— Brief —
Return all the data below as it stands, minus the pictures.
___ Stored data
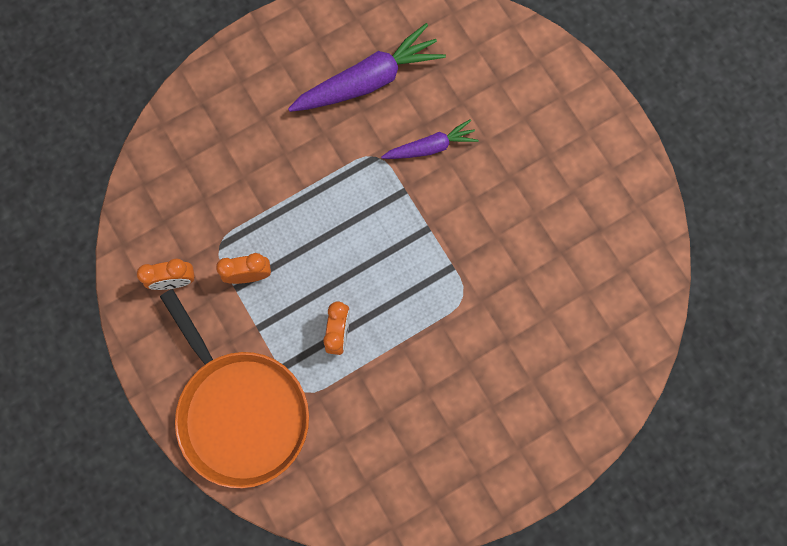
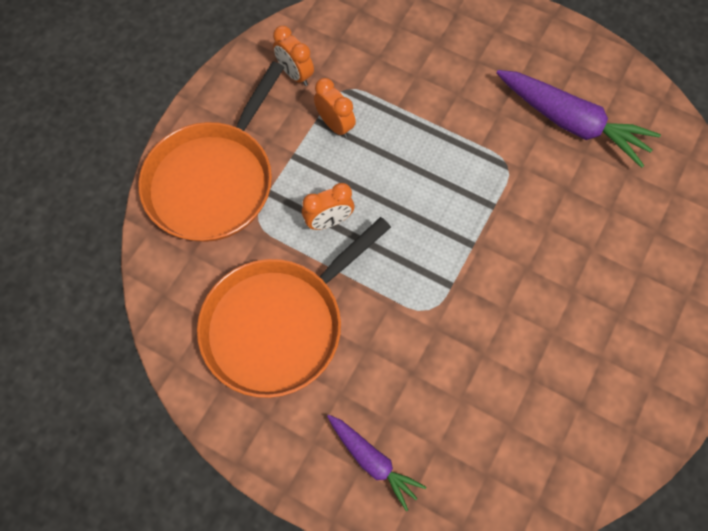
camera: 60 degrees right, 10 degrees down
(407, 424) = (279, 325): none -> orange pan
(431, 147) = (549, 206): purple carrot -> purple carrot (373, 461)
______
— Answer for this exercise —
camera: 60 degrees right, 10 degrees down
(407, 424) = (279, 325): none -> orange pan
(431, 147) = (549, 206): purple carrot -> purple carrot (373, 461)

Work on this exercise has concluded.